Supplied material Start Marker
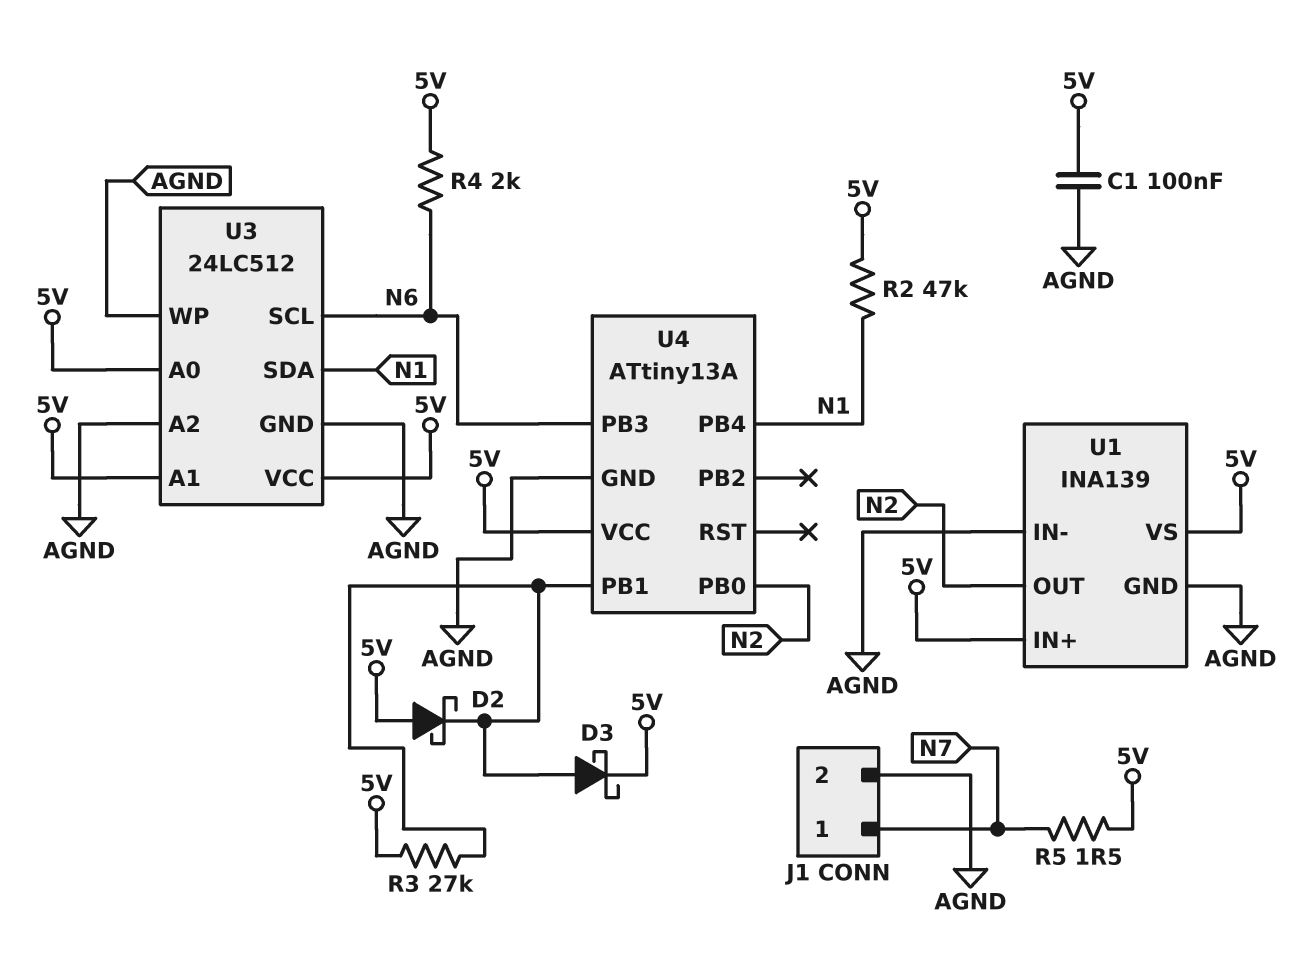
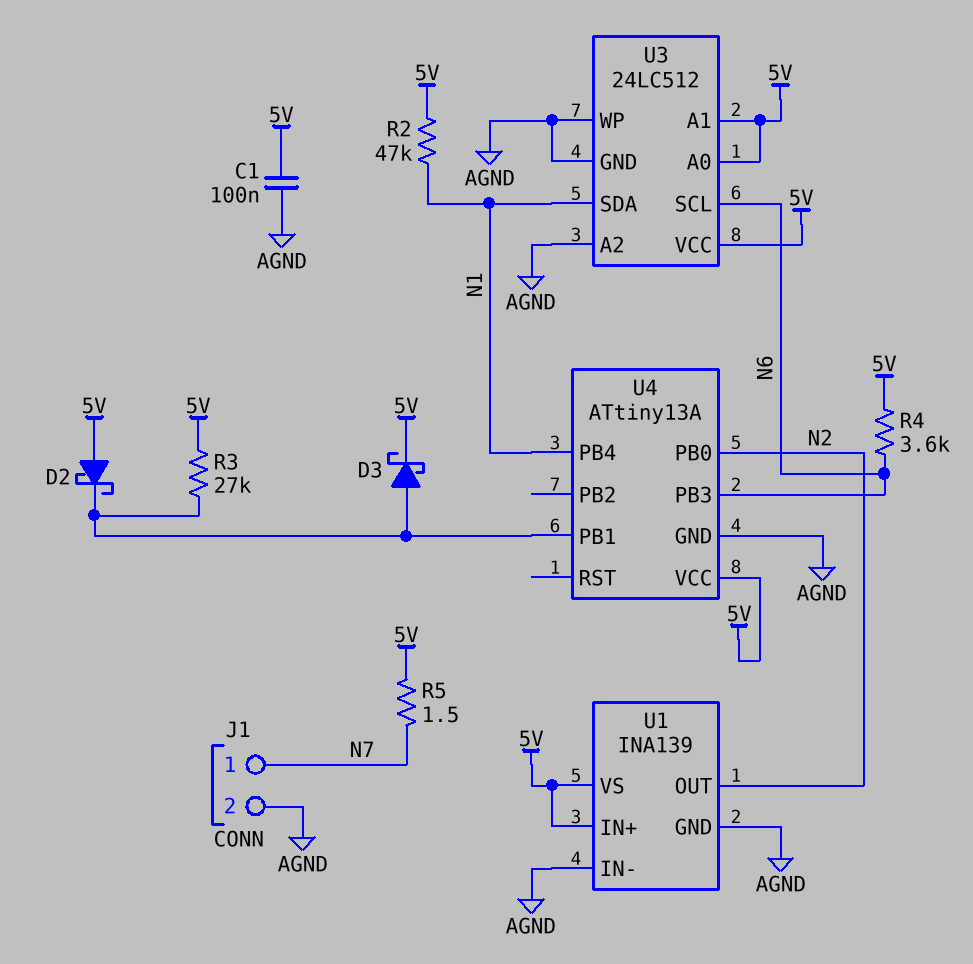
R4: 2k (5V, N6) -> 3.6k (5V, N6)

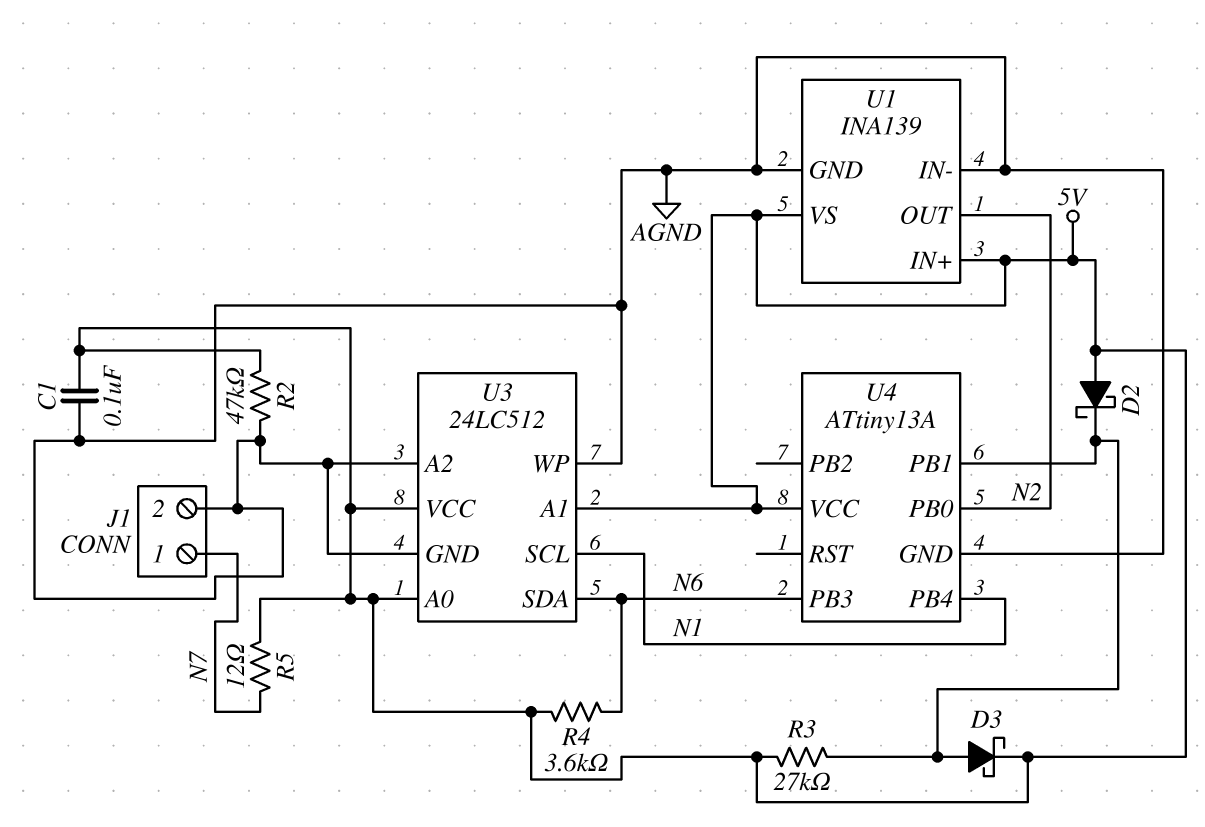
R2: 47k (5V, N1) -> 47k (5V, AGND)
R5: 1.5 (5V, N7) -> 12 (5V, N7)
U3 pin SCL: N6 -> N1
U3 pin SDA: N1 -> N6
Supplied material End Marker
Supplied material Start Marker
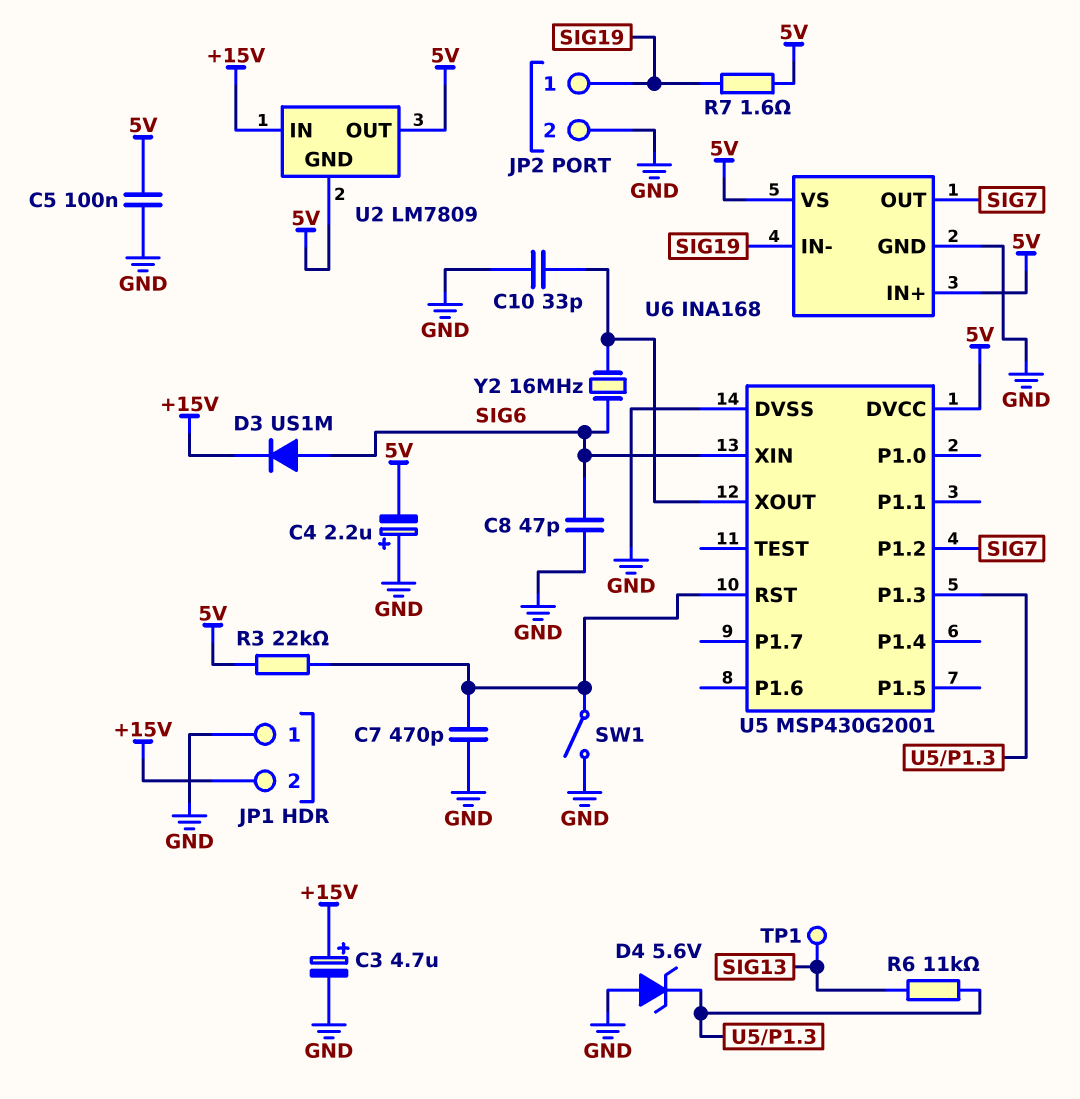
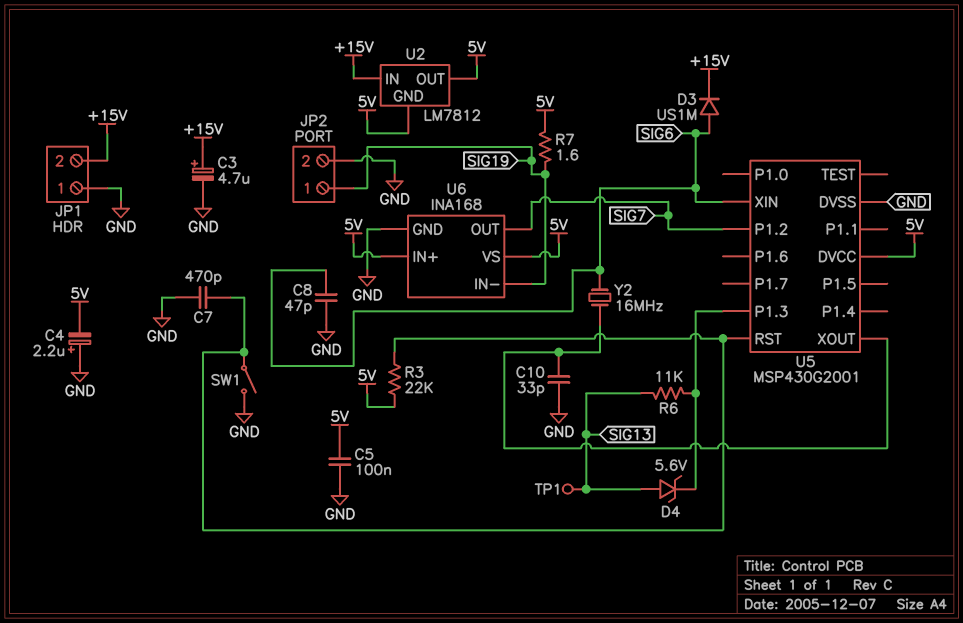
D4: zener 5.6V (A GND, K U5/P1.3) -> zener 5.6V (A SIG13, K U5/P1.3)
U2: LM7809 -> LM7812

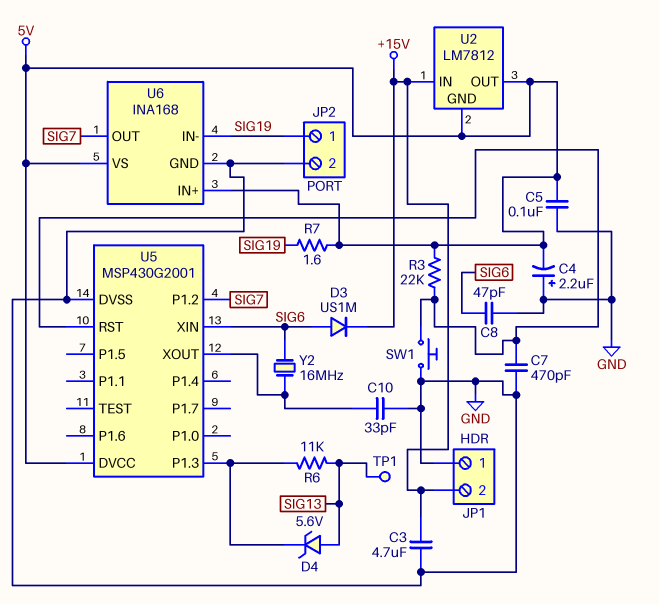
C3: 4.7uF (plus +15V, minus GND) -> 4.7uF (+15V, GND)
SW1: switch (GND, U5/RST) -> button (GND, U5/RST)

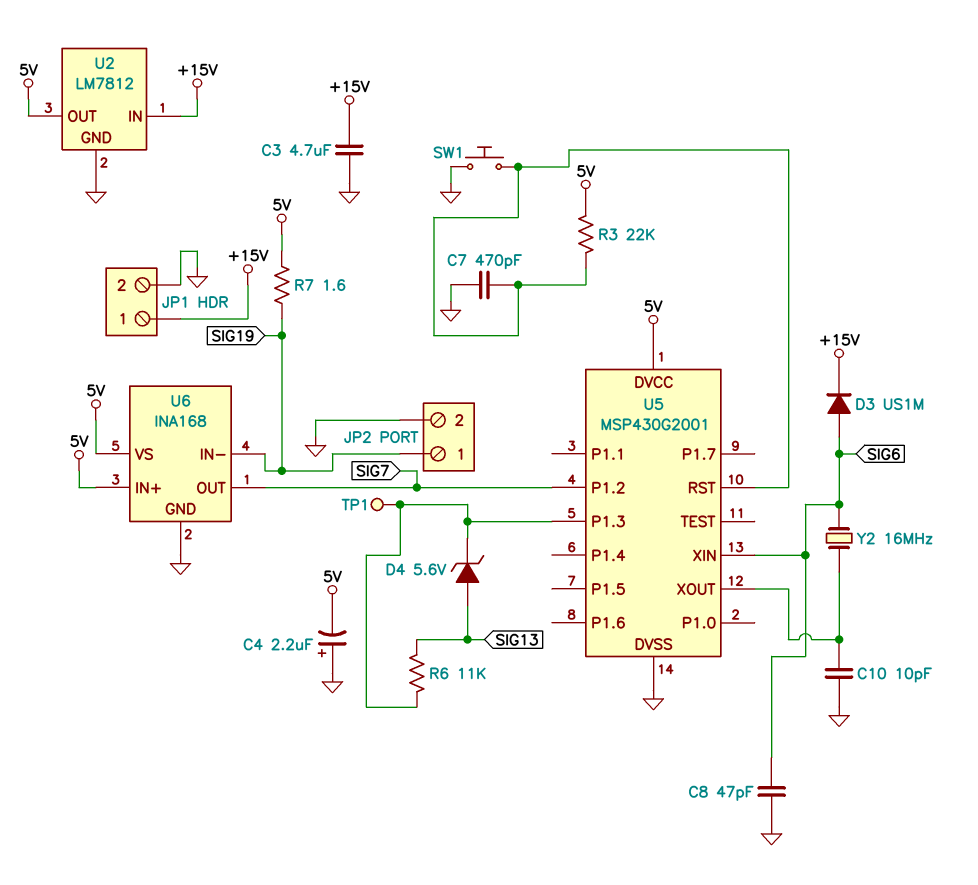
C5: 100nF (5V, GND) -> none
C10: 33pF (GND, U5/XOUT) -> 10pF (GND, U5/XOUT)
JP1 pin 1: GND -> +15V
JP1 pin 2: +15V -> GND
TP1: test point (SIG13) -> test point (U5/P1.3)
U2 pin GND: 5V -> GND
Supplied material End Marker
▸ **Task to carry out**: Could you repeat, exactly, only the lines above starting at the one that has "R4: 2k (5V, N6) -> 3.6k (5V, N6)" and stopping after the one that has "U3 pin SDA: N1 -> N6", without the pictures?

▸ **Task output**:
R4: 2k (5V, N6) -> 3.6k (5V, N6)

R2: 47k (5V, N1) -> 47k (5V, AGND)
R5: 1.5 (5V, N7) -> 12 (5V, N7)
U3 pin SCL: N6 -> N1
U3 pin SDA: N1 -> N6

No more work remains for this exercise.